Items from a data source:

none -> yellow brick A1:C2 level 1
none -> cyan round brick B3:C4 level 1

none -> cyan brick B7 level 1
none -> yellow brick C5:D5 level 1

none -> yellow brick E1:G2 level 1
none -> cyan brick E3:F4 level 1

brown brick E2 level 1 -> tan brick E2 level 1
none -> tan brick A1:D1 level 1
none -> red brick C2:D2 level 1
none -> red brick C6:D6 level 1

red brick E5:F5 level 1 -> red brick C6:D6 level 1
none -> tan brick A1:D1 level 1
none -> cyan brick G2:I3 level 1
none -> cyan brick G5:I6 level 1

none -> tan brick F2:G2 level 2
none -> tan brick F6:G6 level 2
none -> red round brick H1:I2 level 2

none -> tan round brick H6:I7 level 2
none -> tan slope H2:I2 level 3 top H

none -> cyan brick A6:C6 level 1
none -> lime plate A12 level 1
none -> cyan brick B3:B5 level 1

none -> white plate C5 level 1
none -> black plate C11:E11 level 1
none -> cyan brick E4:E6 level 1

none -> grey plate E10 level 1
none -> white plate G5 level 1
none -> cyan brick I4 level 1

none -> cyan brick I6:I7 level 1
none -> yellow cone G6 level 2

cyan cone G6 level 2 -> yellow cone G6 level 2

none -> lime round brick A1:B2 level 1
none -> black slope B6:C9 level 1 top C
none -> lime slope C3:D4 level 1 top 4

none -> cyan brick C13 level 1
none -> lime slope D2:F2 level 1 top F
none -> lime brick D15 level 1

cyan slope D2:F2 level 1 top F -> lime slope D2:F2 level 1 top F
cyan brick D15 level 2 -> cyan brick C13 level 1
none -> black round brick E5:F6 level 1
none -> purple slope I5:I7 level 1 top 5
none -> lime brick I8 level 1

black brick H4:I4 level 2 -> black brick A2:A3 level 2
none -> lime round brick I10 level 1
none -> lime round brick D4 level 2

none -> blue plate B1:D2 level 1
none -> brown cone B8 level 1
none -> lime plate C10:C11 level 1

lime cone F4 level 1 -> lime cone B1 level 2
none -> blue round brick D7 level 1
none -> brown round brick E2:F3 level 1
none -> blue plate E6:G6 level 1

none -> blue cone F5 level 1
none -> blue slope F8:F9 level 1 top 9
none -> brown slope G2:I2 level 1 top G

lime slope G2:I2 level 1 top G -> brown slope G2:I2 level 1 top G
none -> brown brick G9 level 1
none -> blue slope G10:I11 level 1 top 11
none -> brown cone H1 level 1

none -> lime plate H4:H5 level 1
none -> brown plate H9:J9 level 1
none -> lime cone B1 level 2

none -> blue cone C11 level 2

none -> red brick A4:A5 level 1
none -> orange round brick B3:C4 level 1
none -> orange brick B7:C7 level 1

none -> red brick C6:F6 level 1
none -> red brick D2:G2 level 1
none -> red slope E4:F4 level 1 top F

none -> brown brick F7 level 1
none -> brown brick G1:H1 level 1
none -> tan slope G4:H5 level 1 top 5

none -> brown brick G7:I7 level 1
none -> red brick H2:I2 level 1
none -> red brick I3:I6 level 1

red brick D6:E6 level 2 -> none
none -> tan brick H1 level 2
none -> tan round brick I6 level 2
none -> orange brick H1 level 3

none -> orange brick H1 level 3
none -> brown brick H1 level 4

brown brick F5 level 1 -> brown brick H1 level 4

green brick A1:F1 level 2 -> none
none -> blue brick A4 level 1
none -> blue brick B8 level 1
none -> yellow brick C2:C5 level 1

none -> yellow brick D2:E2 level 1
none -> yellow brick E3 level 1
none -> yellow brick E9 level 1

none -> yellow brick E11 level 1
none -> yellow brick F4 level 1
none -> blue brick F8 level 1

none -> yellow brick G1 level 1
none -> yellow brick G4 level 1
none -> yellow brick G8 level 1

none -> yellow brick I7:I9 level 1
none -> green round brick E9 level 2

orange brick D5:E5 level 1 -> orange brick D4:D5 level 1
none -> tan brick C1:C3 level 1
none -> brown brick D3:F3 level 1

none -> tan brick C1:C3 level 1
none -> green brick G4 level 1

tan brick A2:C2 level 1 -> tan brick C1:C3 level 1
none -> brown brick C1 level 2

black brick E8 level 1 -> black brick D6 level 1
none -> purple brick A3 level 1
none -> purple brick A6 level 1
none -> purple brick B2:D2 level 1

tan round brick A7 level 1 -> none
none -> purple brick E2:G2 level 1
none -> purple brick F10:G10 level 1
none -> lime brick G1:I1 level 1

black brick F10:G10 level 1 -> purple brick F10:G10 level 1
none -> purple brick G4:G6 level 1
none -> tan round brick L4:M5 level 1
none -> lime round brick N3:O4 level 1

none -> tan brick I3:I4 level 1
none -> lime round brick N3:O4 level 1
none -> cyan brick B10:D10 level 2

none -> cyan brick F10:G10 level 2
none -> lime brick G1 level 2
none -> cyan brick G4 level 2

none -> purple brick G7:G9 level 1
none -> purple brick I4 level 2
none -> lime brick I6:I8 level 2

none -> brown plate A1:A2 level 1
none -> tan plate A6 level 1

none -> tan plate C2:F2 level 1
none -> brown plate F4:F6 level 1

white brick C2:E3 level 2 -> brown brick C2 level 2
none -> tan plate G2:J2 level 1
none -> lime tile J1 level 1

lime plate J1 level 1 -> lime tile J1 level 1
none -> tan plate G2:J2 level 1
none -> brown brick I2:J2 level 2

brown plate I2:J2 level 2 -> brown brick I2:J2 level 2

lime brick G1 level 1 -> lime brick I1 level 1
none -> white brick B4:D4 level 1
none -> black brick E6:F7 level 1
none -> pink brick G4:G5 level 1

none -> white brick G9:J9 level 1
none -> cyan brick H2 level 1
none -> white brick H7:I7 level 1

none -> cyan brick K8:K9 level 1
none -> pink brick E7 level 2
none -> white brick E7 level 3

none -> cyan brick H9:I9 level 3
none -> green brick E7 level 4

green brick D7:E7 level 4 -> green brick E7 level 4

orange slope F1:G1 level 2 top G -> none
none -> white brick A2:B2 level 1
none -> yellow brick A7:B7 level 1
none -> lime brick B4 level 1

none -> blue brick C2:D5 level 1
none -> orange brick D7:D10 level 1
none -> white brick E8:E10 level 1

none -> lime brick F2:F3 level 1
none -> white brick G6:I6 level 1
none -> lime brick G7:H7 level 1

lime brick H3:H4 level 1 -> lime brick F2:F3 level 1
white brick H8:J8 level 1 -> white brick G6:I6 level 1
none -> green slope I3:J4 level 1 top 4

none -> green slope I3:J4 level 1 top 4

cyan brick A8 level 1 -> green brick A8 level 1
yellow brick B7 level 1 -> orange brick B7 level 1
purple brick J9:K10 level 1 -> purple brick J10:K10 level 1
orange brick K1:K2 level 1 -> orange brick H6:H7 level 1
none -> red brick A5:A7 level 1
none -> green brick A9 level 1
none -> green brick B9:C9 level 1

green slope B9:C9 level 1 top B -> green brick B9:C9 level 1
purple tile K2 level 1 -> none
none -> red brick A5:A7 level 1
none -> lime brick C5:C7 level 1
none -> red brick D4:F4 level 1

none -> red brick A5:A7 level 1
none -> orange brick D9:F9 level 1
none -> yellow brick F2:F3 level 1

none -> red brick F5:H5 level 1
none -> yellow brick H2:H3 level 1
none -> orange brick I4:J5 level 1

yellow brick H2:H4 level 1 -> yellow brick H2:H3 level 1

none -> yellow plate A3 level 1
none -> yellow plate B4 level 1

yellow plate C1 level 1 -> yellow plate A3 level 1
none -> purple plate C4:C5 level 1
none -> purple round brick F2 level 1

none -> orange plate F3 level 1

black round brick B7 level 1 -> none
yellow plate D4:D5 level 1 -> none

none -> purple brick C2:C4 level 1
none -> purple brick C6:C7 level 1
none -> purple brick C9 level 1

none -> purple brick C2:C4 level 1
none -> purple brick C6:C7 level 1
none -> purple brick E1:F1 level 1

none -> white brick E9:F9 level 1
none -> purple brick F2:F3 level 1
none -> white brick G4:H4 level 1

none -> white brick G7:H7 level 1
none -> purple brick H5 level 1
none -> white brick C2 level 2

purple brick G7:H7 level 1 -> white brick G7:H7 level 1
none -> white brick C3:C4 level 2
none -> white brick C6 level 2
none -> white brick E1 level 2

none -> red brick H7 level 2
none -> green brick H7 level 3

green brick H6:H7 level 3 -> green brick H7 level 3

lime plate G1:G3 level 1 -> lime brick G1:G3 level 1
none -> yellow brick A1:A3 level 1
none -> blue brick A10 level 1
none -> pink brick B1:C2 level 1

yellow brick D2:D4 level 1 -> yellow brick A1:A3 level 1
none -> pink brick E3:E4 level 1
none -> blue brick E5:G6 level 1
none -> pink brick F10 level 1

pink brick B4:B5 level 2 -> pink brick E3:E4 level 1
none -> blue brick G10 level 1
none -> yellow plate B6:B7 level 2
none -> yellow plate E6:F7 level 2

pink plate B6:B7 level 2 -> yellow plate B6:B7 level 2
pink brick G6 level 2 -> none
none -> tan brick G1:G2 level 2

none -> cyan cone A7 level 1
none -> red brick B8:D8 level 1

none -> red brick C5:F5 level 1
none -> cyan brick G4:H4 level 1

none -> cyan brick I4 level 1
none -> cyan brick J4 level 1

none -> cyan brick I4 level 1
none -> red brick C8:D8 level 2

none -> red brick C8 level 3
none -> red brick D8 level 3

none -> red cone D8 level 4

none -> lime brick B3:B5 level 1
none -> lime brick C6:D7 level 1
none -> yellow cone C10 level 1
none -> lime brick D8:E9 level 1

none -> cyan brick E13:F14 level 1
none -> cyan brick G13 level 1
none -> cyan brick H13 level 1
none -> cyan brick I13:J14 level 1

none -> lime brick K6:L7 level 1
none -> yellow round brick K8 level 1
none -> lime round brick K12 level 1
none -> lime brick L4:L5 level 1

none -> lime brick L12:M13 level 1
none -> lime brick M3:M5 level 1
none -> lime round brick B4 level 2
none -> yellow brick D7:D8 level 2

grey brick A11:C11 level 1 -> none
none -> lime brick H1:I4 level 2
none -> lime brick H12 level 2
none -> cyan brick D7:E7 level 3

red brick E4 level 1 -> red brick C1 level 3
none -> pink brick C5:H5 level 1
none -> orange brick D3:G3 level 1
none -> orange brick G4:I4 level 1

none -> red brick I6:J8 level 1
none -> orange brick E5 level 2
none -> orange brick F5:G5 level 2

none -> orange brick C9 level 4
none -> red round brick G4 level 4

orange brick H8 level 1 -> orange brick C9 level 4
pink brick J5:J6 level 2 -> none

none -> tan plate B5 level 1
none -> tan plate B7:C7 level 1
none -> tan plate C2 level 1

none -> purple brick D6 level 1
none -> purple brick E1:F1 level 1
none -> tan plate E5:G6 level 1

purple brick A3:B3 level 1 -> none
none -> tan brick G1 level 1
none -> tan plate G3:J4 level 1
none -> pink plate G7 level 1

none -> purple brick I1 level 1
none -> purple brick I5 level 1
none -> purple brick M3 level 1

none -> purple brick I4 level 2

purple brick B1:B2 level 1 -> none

▶ [WHAT YOU WILL DO] Above are records; repeat only the lines starting at the line with "orange brick D5:E5" and ending at the line with "none -> brown brick I2:J2 level 2", exactly as they appear, both included.

▶ [SOLUTION TO THIS EXERCISE]
orange brick D5:E5 level 1 -> orange brick D4:D5 level 1
none -> tan brick C1:C3 level 1
none -> brown brick D3:F3 level 1

none -> tan brick C1:C3 level 1
none -> green brick G4 level 1

tan brick A2:C2 level 1 -> tan brick C1:C3 level 1
none -> brown brick C1 level 2

black brick E8 level 1 -> black brick D6 level 1
none -> purple brick A3 level 1
none -> purple brick A6 level 1
none -> purple brick B2:D2 level 1

tan round brick A7 level 1 -> none
none -> purple brick E2:G2 level 1
none -> purple brick F10:G10 level 1
none -> lime brick G1:I1 level 1

black brick F10:G10 level 1 -> purple brick F10:G10 level 1
none -> purple brick G4:G6 level 1
none -> tan round brick L4:M5 level 1
none -> lime round brick N3:O4 level 1

none -> tan brick I3:I4 level 1
none -> lime round brick N3:O4 level 1
none -> cyan brick B10:D10 level 2

none -> cyan brick F10:G10 level 2
none -> lime brick G1 level 2
none -> cyan brick G4 level 2

none -> purple brick G7:G9 level 1
none -> purple brick I4 level 2
none -> lime brick I6:I8 level 2

none -> brown plate A1:A2 level 1
none -> tan plate A6 level 1

none -> tan plate C2:F2 level 1
none -> brown plate F4:F6 level 1

white brick C2:E3 level 2 -> brown brick C2 level 2
none -> tan plate G2:J2 level 1
none -> lime tile J1 level 1

lime plate J1 level 1 -> lime tile J1 level 1
none -> tan plate G2:J2 level 1
none -> brown brick I2:J2 level 2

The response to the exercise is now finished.